+++ Data extract +++
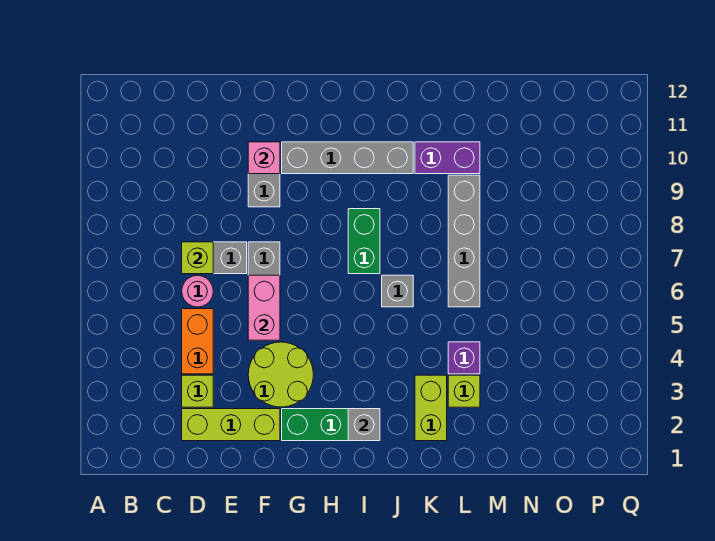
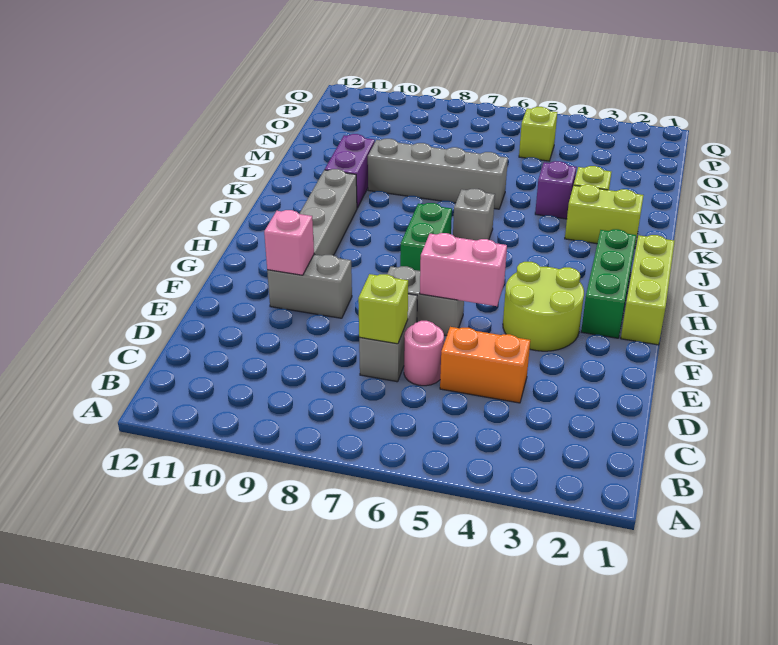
lime brick D2:F2 level 1 -> lime brick G1:I1 level 1
lime brick D3 level 1 -> lime brick O5 level 1
grey brick I2 level 2 -> none
green brick I7:I8 level 1 -> green brick H7:I7 level 1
+++
### Task statement
Omit the pictures and reproduce the listing exactly.

### Result
lime brick D2:F2 level 1 -> lime brick G1:I1 level 1
lime brick D3 level 1 -> lime brick O5 level 1
grey brick I2 level 2 -> none
green brick I7:I8 level 1 -> green brick H7:I7 level 1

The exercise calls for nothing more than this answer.